• Supplied entries:
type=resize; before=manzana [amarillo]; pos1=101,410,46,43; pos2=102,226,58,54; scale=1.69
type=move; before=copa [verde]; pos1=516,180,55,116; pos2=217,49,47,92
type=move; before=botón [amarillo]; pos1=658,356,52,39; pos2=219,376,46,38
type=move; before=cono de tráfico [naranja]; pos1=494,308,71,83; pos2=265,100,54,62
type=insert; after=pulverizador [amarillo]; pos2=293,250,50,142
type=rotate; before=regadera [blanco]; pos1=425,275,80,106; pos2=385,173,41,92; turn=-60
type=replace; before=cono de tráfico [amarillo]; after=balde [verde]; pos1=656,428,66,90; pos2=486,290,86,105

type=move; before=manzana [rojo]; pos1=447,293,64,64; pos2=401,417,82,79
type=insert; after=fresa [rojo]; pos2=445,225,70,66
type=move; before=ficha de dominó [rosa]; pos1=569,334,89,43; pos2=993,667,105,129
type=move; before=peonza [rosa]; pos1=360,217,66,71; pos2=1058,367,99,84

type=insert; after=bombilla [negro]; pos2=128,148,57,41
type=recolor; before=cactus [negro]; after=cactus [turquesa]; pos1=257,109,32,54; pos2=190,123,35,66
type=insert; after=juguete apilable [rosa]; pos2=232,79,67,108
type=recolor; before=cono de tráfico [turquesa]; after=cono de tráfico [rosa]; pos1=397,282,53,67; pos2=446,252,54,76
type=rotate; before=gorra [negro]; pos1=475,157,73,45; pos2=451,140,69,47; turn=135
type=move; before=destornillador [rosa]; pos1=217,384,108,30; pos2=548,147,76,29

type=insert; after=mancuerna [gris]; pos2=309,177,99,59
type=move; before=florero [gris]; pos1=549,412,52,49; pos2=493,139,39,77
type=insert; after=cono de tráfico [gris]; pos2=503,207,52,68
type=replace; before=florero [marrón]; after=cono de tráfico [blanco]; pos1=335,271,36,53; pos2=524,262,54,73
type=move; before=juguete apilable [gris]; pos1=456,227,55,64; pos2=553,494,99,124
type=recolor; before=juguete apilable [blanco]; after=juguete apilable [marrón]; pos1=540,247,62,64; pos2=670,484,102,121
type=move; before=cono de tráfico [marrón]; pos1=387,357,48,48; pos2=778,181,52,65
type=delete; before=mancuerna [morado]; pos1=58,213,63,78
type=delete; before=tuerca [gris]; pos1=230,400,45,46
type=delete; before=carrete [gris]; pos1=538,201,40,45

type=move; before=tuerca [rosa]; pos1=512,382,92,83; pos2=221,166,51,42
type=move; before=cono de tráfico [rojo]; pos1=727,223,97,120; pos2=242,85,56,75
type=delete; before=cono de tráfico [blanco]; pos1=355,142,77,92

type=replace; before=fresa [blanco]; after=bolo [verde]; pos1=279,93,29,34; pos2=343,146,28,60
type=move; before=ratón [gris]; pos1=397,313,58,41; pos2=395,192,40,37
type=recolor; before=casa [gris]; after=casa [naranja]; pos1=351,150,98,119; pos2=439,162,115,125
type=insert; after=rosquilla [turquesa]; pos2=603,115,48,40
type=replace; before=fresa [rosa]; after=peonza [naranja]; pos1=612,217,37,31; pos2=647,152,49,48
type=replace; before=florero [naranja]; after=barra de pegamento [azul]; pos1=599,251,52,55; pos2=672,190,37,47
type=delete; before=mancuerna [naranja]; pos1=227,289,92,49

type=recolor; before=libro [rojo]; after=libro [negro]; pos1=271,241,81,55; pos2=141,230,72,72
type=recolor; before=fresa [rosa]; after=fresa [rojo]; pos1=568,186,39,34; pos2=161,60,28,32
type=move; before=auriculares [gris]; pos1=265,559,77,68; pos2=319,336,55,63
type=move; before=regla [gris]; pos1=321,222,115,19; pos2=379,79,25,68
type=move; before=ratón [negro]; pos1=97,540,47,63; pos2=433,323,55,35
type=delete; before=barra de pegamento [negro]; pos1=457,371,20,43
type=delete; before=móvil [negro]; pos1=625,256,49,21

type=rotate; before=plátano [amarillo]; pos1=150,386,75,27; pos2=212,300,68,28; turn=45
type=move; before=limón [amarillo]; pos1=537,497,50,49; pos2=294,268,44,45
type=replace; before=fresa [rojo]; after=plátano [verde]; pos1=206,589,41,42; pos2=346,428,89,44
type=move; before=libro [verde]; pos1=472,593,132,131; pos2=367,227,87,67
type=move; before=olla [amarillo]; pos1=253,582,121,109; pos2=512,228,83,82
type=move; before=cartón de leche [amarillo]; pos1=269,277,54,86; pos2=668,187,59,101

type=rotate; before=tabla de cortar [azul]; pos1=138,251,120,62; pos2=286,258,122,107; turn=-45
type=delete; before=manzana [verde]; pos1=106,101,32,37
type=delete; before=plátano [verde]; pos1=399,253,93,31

• Exercise: Could you transcribe every record above exactly as it appears?

• Answer to the problem:
type=resize; before=manzana [amarillo]; pos1=101,410,46,43; pos2=102,226,58,54; scale=1.69
type=move; before=copa [verde]; pos1=516,180,55,116; pos2=217,49,47,92
type=move; before=botón [amarillo]; pos1=658,356,52,39; pos2=219,376,46,38
type=move; before=cono de tráfico [naranja]; pos1=494,308,71,83; pos2=265,100,54,62
type=insert; after=pulverizador [amarillo]; pos2=293,250,50,142
type=rotate; before=regadera [blanco]; pos1=425,275,80,106; pos2=385,173,41,92; turn=-60
type=replace; before=cono de tráfico [amarillo]; after=balde [verde]; pos1=656,428,66,90; pos2=486,290,86,105

type=move; before=manzana [rojo]; pos1=447,293,64,64; pos2=401,417,82,79
type=insert; after=fresa [rojo]; pos2=445,225,70,66
type=move; before=ficha de dominó [rosa]; pos1=569,334,89,43; pos2=993,667,105,129
type=move; before=peonza [rosa]; pos1=360,217,66,71; pos2=1058,367,99,84

type=insert; after=bombilla [negro]; pos2=128,148,57,41
type=recolor; before=cactus [negro]; after=cactus [turquesa]; pos1=257,109,32,54; pos2=190,123,35,66
type=insert; after=juguete apilable [rosa]; pos2=232,79,67,108
type=recolor; before=cono de tráfico [turquesa]; after=cono de tráfico [rosa]; pos1=397,282,53,67; pos2=446,252,54,76
type=rotate; before=gorra [negro]; pos1=475,157,73,45; pos2=451,140,69,47; turn=135
type=move; before=destornillador [rosa]; pos1=217,384,108,30; pos2=548,147,76,29

type=insert; after=mancuerna [gris]; pos2=309,177,99,59
type=move; before=florero [gris]; pos1=549,412,52,49; pos2=493,139,39,77
type=insert; after=cono de tráfico [gris]; pos2=503,207,52,68
type=replace; before=florero [marrón]; after=cono de tráfico [blanco]; pos1=335,271,36,53; pos2=524,262,54,73
type=move; before=juguete apilable [gris]; pos1=456,227,55,64; pos2=553,494,99,124
type=recolor; before=juguete apilable [blanco]; after=juguete apilable [marrón]; pos1=540,247,62,64; pos2=670,484,102,121
type=move; before=cono de tráfico [marrón]; pos1=387,357,48,48; pos2=778,181,52,65
type=delete; before=mancuerna [morado]; pos1=58,213,63,78
type=delete; before=tuerca [gris]; pos1=230,400,45,46
type=delete; before=carrete [gris]; pos1=538,201,40,45

type=move; before=tuerca [rosa]; pos1=512,382,92,83; pos2=221,166,51,42
type=move; before=cono de tráfico [rojo]; pos1=727,223,97,120; pos2=242,85,56,75
type=delete; before=cono de tráfico [blanco]; pos1=355,142,77,92

type=replace; before=fresa [blanco]; after=bolo [verde]; pos1=279,93,29,34; pos2=343,146,28,60
type=move; before=ratón [gris]; pos1=397,313,58,41; pos2=395,192,40,37
type=recolor; before=casa [gris]; after=casa [naranja]; pos1=351,150,98,119; pos2=439,162,115,125
type=insert; after=rosquilla [turquesa]; pos2=603,115,48,40
type=replace; before=fresa [rosa]; after=peonza [naranja]; pos1=612,217,37,31; pos2=647,152,49,48
type=replace; before=florero [naranja]; after=barra de pegamento [azul]; pos1=599,251,52,55; pos2=672,190,37,47
type=delete; before=mancuerna [naranja]; pos1=227,289,92,49

type=recolor; before=libro [rojo]; after=libro [negro]; pos1=271,241,81,55; pos2=141,230,72,72
type=recolor; before=fresa [rosa]; after=fresa [rojo]; pos1=568,186,39,34; pos2=161,60,28,32
type=move; before=auriculares [gris]; pos1=265,559,77,68; pos2=319,336,55,63
type=move; before=regla [gris]; pos1=321,222,115,19; pos2=379,79,25,68
type=move; before=ratón [negro]; pos1=97,540,47,63; pos2=433,323,55,35
type=delete; before=barra de pegamento [negro]; pos1=457,371,20,43
type=delete; before=móvil [negro]; pos1=625,256,49,21

type=rotate; before=plátano [amarillo]; pos1=150,386,75,27; pos2=212,300,68,28; turn=45
type=move; before=limón [amarillo]; pos1=537,497,50,49; pos2=294,268,44,45
type=replace; before=fresa [rojo]; after=plátano [verde]; pos1=206,589,41,42; pos2=346,428,89,44
type=move; before=libro [verde]; pos1=472,593,132,131; pos2=367,227,87,67
type=move; before=olla [amarillo]; pos1=253,582,121,109; pos2=512,228,83,82
type=move; before=cartón de leche [amarillo]; pos1=269,277,54,86; pos2=668,187,59,101

type=rotate; before=tabla de cortar [azul]; pos1=138,251,120,62; pos2=286,258,122,107; turn=-45
type=delete; before=manzana [verde]; pos1=106,101,32,37
type=delete; before=plátano [verde]; pos1=399,253,93,31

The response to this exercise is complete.